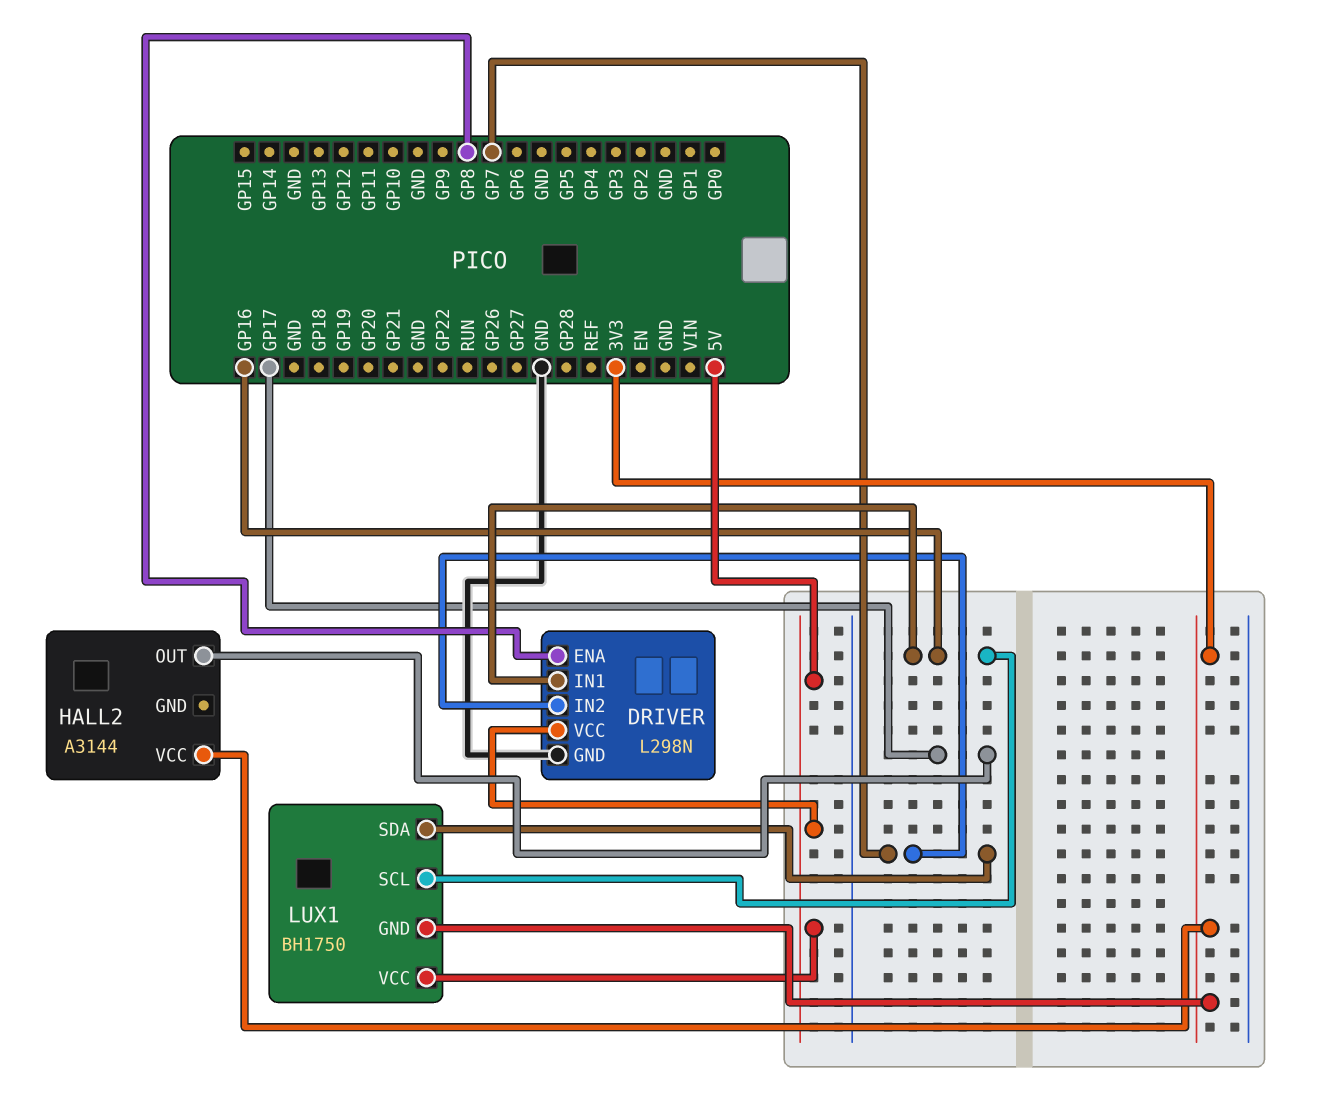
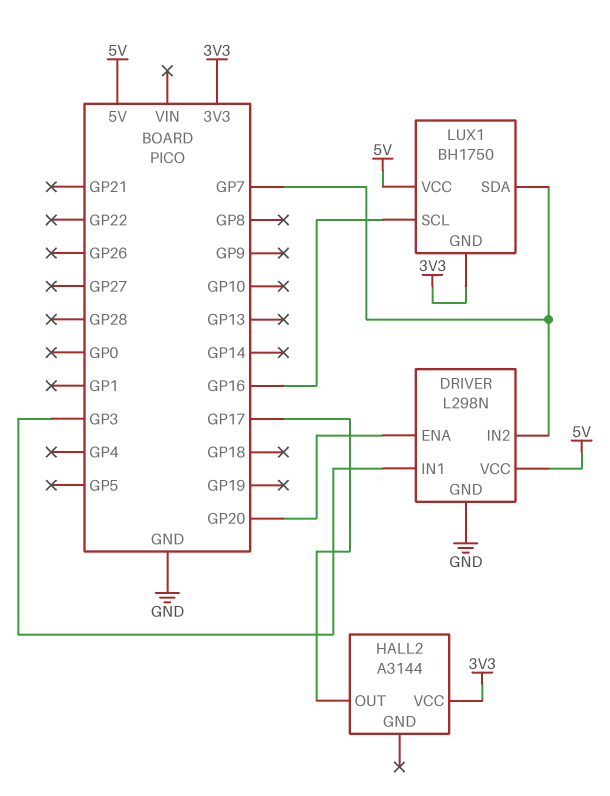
DRIVER pin ENA: GP8 -> GP20
DRIVER pin IN1: GP16 -> GP3

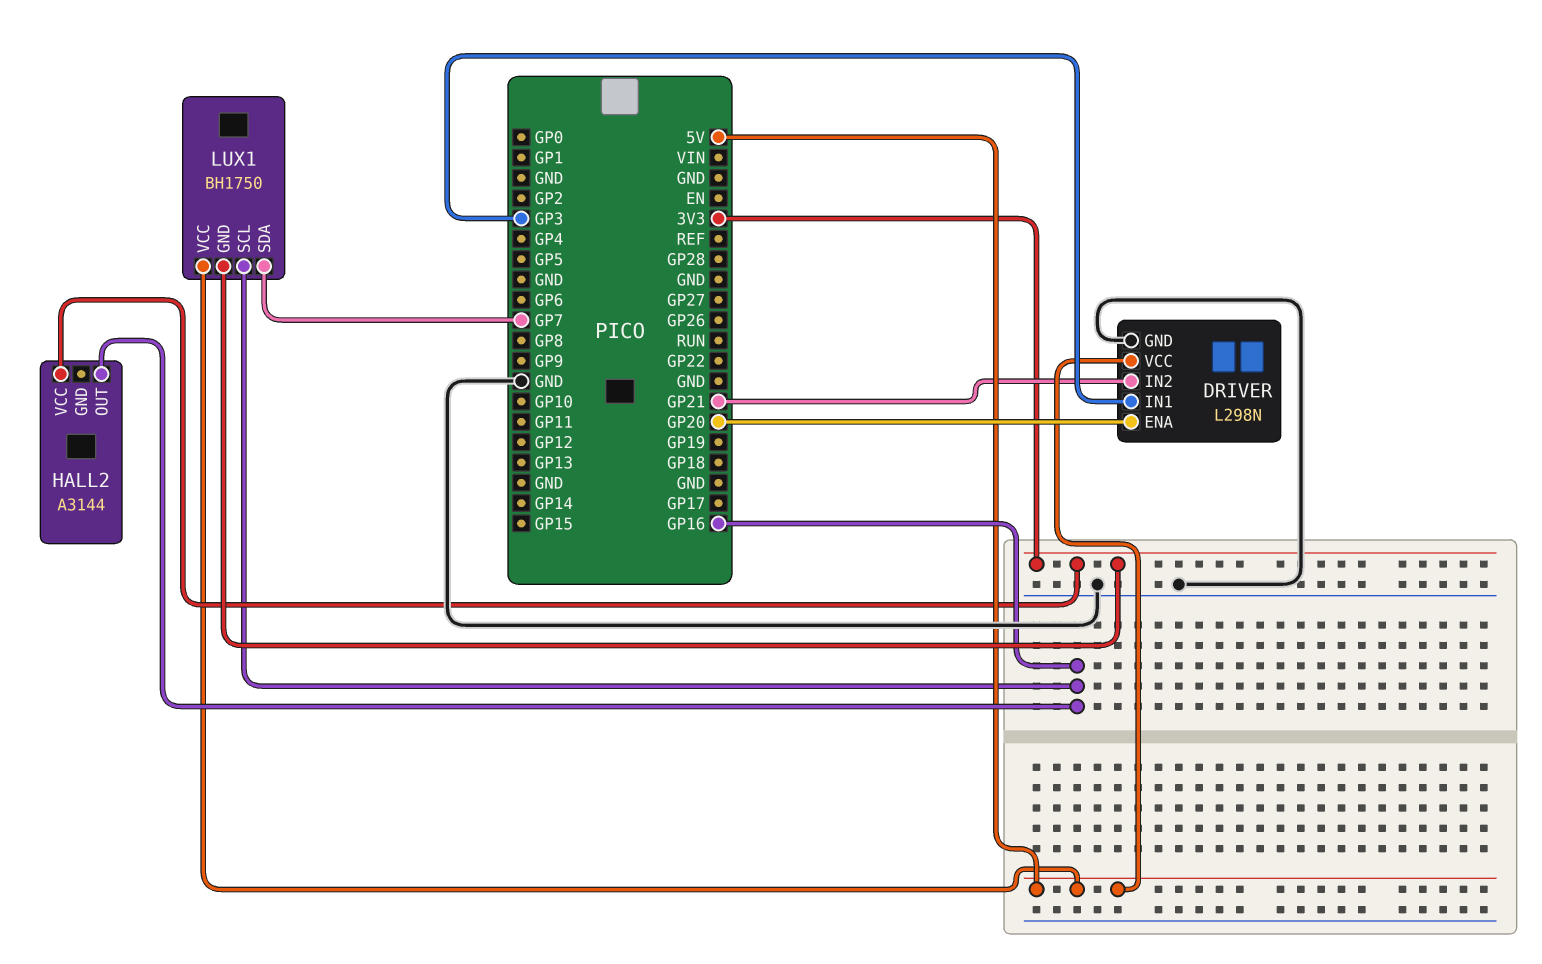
DRIVER pin IN2: GP7 -> GP21
HALL2 pin OUT: GP17 -> GP16

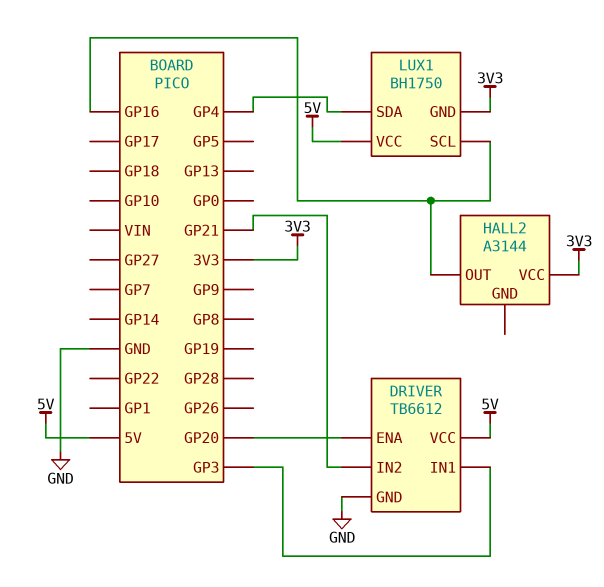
DRIVER: L298N -> TB6612
LUX1 pin SDA: GP7 -> GP4

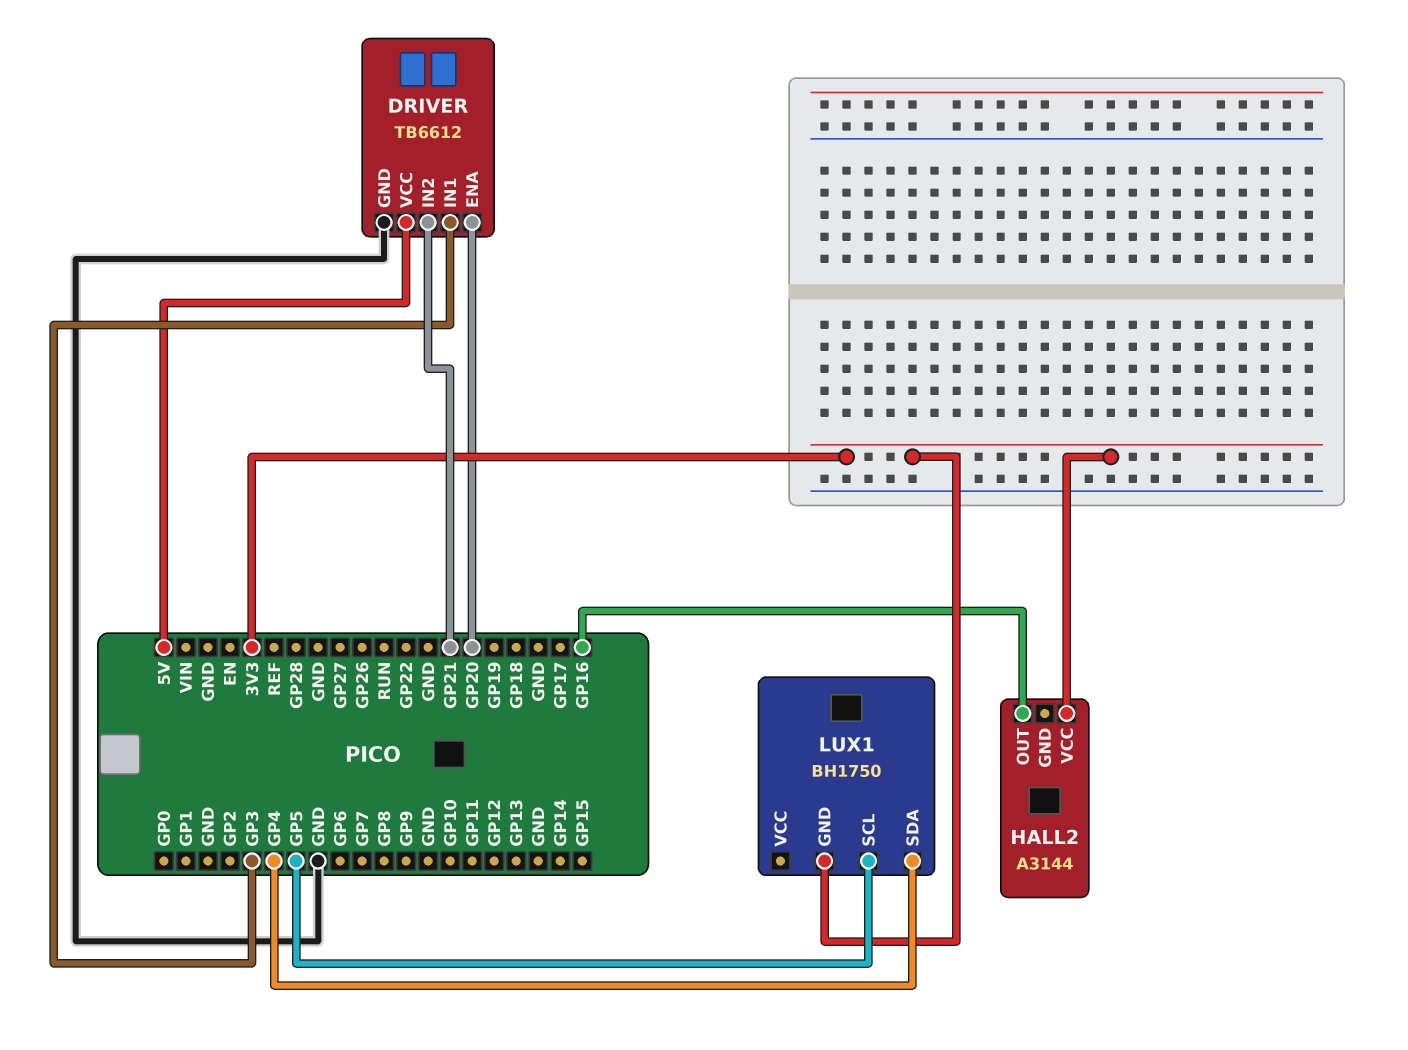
LUX1 pin SCL: GP16 -> GP5
LUX1 pin VCC: 5V -> none

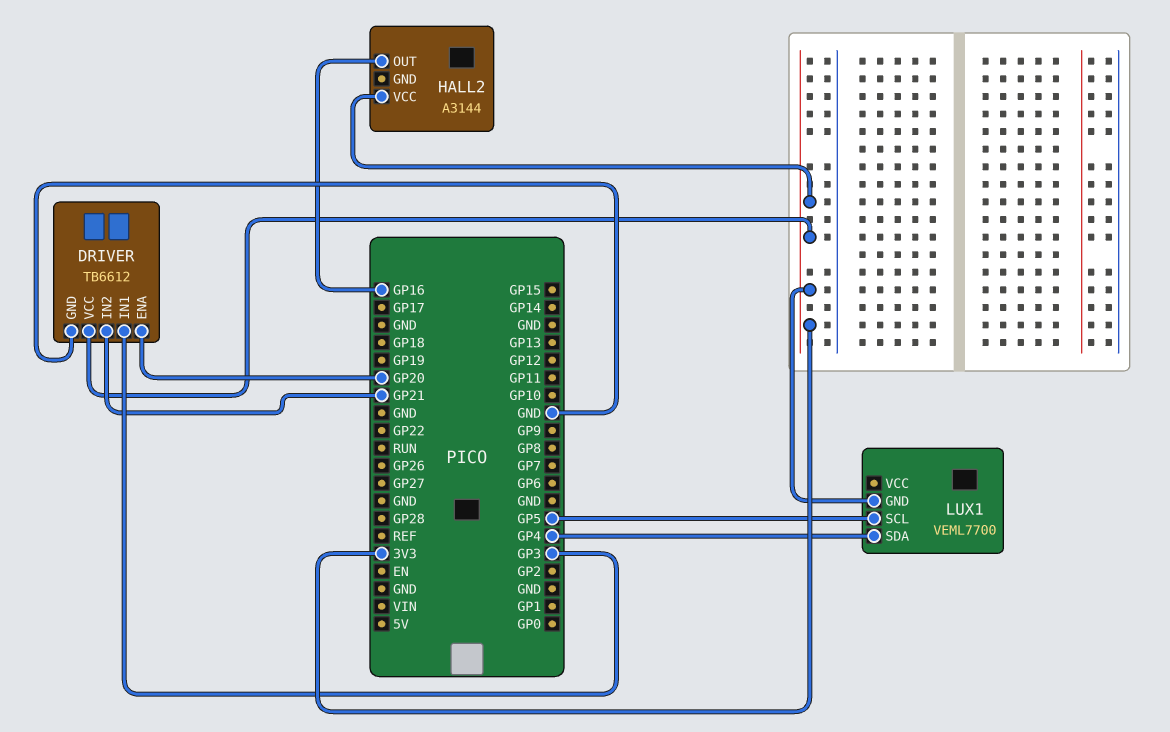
DRIVER pin VCC: 5V -> 3V3
LUX1: BH1750 -> VEML7700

--

## YOUR TASK
What lines in the entries contain "DRIVER"? Report each one by copying it.

## WRITTEN SOLUTION
DRIVER pin ENA: GP8 -> GP20
DRIVER pin IN1: GP16 -> GP3
DRIVER pin IN2: GP7 -> GP21
DRIVER: L298N -> TB6612
DRIVER pin VCC: 5V -> 3V3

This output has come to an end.